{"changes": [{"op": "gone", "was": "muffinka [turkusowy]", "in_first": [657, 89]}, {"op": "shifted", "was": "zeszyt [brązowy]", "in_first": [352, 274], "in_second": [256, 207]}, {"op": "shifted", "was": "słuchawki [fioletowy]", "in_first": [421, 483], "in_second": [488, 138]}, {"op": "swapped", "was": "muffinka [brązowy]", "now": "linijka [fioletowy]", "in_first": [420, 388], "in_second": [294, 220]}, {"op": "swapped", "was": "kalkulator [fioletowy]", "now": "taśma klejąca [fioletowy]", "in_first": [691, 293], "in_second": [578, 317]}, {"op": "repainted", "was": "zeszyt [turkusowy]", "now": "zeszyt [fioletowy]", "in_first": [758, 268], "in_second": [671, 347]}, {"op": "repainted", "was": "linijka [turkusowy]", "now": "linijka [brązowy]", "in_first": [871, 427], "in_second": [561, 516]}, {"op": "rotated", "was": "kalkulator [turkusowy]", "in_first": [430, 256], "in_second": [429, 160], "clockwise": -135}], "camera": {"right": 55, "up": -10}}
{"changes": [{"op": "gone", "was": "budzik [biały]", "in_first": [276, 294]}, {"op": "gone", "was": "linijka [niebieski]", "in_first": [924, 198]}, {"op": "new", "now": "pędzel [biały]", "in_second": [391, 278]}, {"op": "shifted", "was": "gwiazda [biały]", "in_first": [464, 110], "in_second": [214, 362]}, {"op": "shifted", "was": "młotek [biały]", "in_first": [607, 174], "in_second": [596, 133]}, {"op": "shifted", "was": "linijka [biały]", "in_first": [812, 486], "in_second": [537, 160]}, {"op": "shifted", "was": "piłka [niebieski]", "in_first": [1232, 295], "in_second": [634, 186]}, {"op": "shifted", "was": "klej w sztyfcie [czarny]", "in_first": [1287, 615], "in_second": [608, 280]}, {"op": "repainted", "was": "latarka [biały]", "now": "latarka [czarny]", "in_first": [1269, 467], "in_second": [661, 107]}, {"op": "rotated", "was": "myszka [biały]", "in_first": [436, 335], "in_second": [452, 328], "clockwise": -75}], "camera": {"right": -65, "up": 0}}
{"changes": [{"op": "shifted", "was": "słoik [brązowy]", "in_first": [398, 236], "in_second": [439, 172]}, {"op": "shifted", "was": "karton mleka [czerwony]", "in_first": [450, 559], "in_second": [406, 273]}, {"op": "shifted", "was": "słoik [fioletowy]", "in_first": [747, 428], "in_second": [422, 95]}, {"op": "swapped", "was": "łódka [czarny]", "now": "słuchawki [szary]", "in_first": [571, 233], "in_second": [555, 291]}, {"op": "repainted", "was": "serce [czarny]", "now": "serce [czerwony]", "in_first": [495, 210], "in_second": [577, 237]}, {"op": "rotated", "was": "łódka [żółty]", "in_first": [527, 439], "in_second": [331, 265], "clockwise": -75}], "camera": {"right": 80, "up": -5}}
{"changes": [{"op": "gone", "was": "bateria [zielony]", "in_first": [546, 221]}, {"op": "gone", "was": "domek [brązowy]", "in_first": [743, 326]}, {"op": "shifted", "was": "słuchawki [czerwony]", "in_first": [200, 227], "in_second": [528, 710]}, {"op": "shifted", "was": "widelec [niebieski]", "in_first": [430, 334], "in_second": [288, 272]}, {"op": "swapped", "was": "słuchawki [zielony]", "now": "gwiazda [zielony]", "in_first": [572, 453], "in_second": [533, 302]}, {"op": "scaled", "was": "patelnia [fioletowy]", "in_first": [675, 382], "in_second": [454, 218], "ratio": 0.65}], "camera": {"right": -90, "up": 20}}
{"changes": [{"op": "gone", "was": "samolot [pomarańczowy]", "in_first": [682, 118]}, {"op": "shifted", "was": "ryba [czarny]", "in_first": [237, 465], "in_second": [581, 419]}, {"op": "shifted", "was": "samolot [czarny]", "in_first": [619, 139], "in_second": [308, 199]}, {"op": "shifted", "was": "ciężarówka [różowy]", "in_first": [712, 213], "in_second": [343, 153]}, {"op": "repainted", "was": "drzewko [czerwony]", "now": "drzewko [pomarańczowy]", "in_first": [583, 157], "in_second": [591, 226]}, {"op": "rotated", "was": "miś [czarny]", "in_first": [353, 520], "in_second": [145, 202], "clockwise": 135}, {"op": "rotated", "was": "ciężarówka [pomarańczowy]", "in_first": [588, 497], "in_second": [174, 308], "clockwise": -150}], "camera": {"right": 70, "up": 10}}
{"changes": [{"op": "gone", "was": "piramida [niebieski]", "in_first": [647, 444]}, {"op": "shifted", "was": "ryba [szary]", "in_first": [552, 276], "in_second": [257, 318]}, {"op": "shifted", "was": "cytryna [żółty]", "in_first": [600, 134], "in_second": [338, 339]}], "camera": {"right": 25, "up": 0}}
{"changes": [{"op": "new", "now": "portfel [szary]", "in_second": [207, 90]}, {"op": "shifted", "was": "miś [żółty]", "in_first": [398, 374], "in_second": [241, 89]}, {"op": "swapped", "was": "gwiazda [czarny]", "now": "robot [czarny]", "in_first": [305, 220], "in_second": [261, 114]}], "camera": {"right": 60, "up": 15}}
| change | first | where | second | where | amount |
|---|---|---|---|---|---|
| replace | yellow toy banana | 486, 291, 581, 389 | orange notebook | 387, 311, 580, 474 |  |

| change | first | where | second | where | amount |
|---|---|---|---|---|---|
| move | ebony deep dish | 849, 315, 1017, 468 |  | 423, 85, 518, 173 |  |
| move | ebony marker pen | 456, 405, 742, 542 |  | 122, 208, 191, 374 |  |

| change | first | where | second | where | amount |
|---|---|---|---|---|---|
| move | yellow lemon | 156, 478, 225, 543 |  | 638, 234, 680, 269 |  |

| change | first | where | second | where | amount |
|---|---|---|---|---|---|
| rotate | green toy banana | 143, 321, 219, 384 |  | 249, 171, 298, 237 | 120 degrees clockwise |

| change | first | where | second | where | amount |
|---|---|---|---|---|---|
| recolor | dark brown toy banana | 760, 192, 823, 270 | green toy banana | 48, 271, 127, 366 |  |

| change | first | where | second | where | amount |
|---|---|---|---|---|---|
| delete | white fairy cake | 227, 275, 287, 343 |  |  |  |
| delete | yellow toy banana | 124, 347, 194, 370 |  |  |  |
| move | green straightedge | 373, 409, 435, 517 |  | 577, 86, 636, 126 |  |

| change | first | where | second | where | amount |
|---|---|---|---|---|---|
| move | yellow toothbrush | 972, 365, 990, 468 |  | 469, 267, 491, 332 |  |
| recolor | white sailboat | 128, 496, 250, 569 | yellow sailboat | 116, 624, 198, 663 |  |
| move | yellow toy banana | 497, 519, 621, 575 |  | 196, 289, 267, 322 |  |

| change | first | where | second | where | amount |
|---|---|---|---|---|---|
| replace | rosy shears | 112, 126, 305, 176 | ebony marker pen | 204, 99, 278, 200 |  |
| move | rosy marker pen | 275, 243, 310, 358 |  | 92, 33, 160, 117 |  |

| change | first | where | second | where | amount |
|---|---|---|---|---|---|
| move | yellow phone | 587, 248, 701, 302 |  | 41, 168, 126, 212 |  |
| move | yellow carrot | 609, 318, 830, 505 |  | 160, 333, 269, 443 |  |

- YOUR INSTRUCTIONS -
Copy out the data exactly as it stands, leaving nothing out.

- EXERCISE SOLUTION -
{"changes": [{"op": "gone", "was": "muffinka [turkusowy]", "in_first": [657, 89]}, {"op": "shifted", "was": "zeszyt [brązowy]", "in_first": [352, 274], "in_second": [256, 207]}, {"op": "shifted", "was": "słuchawki [fioletowy]", "in_first": [421, 483], "in_second": [488, 138]}, {"op": "swapped", "was": "muffinka [brązowy]", "now": "linijka [fioletowy]", "in_first": [420, 388], "in_second": [294, 220]}, {"op": "swapped", "was": "kalkulator [fioletowy]", "now": "taśma klejąca [fioletowy]", "in_first": [691, 293], "in_second": [578, 317]}, {"op": "repainted", "was": "zeszyt [turkusowy]", "now": "zeszyt [fioletowy]", "in_first": [758, 268], "in_second": [671, 347]}, {"op": "repainted", "was": "linijka [turkusowy]", "now": "linijka [brązowy]", "in_first": [871, 427], "in_second": [561, 516]}, {"op": "rotated", "was": "kalkulator [turkusowy]", "in_first": [430, 256], "in_second": [429, 160], "clockwise": -135}], "camera": {"right": 55, "up": -10}}
{"changes": [{"op": "gone", "was": "budzik [biały]", "in_first": [276, 294]}, {"op": "gone", "was": "linijka [niebieski]", "in_first": [924, 198]}, {"op": "new", "now": "pędzel [biały]", "in_second": [391, 278]}, {"op": "shifted", "was": "gwiazda [biały]", "in_first": [464, 110], "in_second": [214, 362]}, {"op": "shifted", "was": "młotek [biały]", "in_first": [607, 174], "in_second": [596, 133]}, {"op": "shifted", "was": "linijka [biały]", "in_first": [812, 486], "in_second": [537, 160]}, {"op": "shifted", "was": "piłka [niebieski]", "in_first": [1232, 295], "in_second": [634, 186]}, {"op": "shifted", "was": "klej w sztyfcie [czarny]", "in_first": [1287, 615], "in_second": [608, 280]}, {"op": "repainted", "was": "latarka [biały]", "now": "latarka [czarny]", "in_first": [1269, 467], "in_second": [661, 107]}, {"op": "rotated", "was": "myszka [biały]", "in_first": [436, 335], "in_second": [452, 328], "clockwise": -75}], "camera": {"right": -65, "up": 0}}
{"changes": [{"op": "shifted", "was": "słoik [brązowy]", "in_first": [398, 236], "in_second": [439, 172]}, {"op": "shifted", "was": "karton mleka [czerwony]", "in_first": [450, 559], "in_second": [406, 273]}, {"op": "shifted", "was": "słoik [fioletowy]", "in_first": [747, 428], "in_second": [422, 95]}, {"op": "swapped", "was": "łódka [czarny]", "now": "słuchawki [szary]", "in_first": [571, 233], "in_second": [555, 291]}, {"op": "repainted", "was": "serce [czarny]", "now": "serce [czerwony]", "in_first": [495, 210], "in_second": [577, 237]}, {"op": "rotated", "was": "łódka [żółty]", "in_first": [527, 439], "in_second": [331, 265], "clockwise": -75}], "camera": {"right": 80, "up": -5}}
{"changes": [{"op": "gone", "was": "bateria [zielony]", "in_first": [546, 221]}, {"op": "gone", "was": "domek [brązowy]", "in_first": [743, 326]}, {"op": "shifted", "was": "słuchawki [czerwony]", "in_first": [200, 227], "in_second": [528, 710]}, {"op": "shifted", "was": "widelec [niebieski]", "in_first": [430, 334], "in_second": [288, 272]}, {"op": "swapped", "was": "słuchawki [zielony]", "now": "gwiazda [zielony]", "in_first": [572, 453], "in_second": [533, 302]}, {"op": "scaled", "was": "patelnia [fioletowy]", "in_first": [675, 382], "in_second": [454, 218], "ratio": 0.65}], "camera": {"right": -90, "up": 20}}
{"changes": [{"op": "gone", "was": "samolot [pomarańczowy]", "in_first": [682, 118]}, {"op": "shifted", "was": "ryba [czarny]", "in_first": [237, 465], "in_second": [581, 419]}, {"op": "shifted", "was": "samolot [czarny]", "in_first": [619, 139], "in_second": [308, 199]}, {"op": "shifted", "was": "ciężarówka [różowy]", "in_first": [712, 213], "in_second": [343, 153]}, {"op": "repainted", "was": "drzewko [czerwony]", "now": "drzewko [pomarańczowy]", "in_first": [583, 157], "in_second": [591, 226]}, {"op": "rotated", "was": "miś [czarny]", "in_first": [353, 520], "in_second": [145, 202], "clockwise": 135}, {"op": "rotated", "was": "ciężarówka [pomarańczowy]", "in_first": [588, 497], "in_second": [174, 308], "clockwise": -150}], "camera": {"right": 70, "up": 10}}
{"changes": [{"op": "gone", "was": "piramida [niebieski]", "in_first": [647, 444]}, {"op": "shifted", "was": "ryba [szary]", "in_first": [552, 276], "in_second": [257, 318]}, {"op": "shifted", "was": "cytryna [żółty]", "in_first": [600, 134], "in_second": [338, 339]}], "camera": {"right": 25, "up": 0}}
{"changes": [{"op": "new", "now": "portfel [szary]", "in_second": [207, 90]}, {"op": "shifted", "was": "miś [żółty]", "in_first": [398, 374], "in_second": [241, 89]}, {"op": "swapped", "was": "gwiazda [czarny]", "now": "robot [czarny]", "in_first": [305, 220], "in_second": [261, 114]}], "camera": {"right": 60, "up": 15}}
| change | first | where | second | where | amount |
|---|---|---|---|---|---|
| replace | yellow toy banana | 486, 291, 581, 389 | orange notebook | 387, 311, 580, 474 |  |

| change | first | where | second | where | amount |
|---|---|---|---|---|---|
| move | ebony deep dish | 849, 315, 1017, 468 |  | 423, 85, 518, 173 |  |
| move | ebony marker pen | 456, 405, 742, 542 |  | 122, 208, 191, 374 |  |

| change | first | where | second | where | amount |
|---|---|---|---|---|---|
| move | yellow lemon | 156, 478, 225, 543 |  | 638, 234, 680, 269 |  |

| change | first | where | second | where | amount |
|---|---|---|---|---|---|
| rotate | green toy banana | 143, 321, 219, 384 |  | 249, 171, 298, 237 | 120 degrees clockwise |

| change | first | where | second | where | amount |
|---|---|---|---|---|---|
| recolor | dark brown toy banana | 760, 192, 823, 270 | green toy banana | 48, 271, 127, 366 |  |

| change | first | where | second | where | amount |
|---|---|---|---|---|---|
| delete | white fairy cake | 227, 275, 287, 343 |  |  |  |
| delete | yellow toy banana | 124, 347, 194, 370 |  |  |  |
| move | green straightedge | 373, 409, 435, 517 |  | 577, 86, 636, 126 |  |

| change | first | where | second | where | amount |
|---|---|---|---|---|---|
| move | yellow toothbrush | 972, 365, 990, 468 |  | 469, 267, 491, 332 |  |
| recolor | white sailboat | 128, 496, 250, 569 | yellow sailboat | 116, 624, 198, 663 |  |
| move | yellow toy banana | 497, 519, 621, 575 |  | 196, 289, 267, 322 |  |

| change | first | where | second | where | amount |
|---|---|---|---|---|---|
| replace | rosy shears | 112, 126, 305, 176 | ebony marker pen | 204, 99, 278, 200 |  |
| move | rosy marker pen | 275, 243, 310, 358 |  | 92, 33, 160, 117 |  |

| change | first | where | second | where | amount |
|---|---|---|---|---|---|
| move | yellow phone | 587, 248, 701, 302 |  | 41, 168, 126, 212 |  |
| move | yellow carrot | 609, 318, 830, 505 |  | 160, 333, 269, 443 |  |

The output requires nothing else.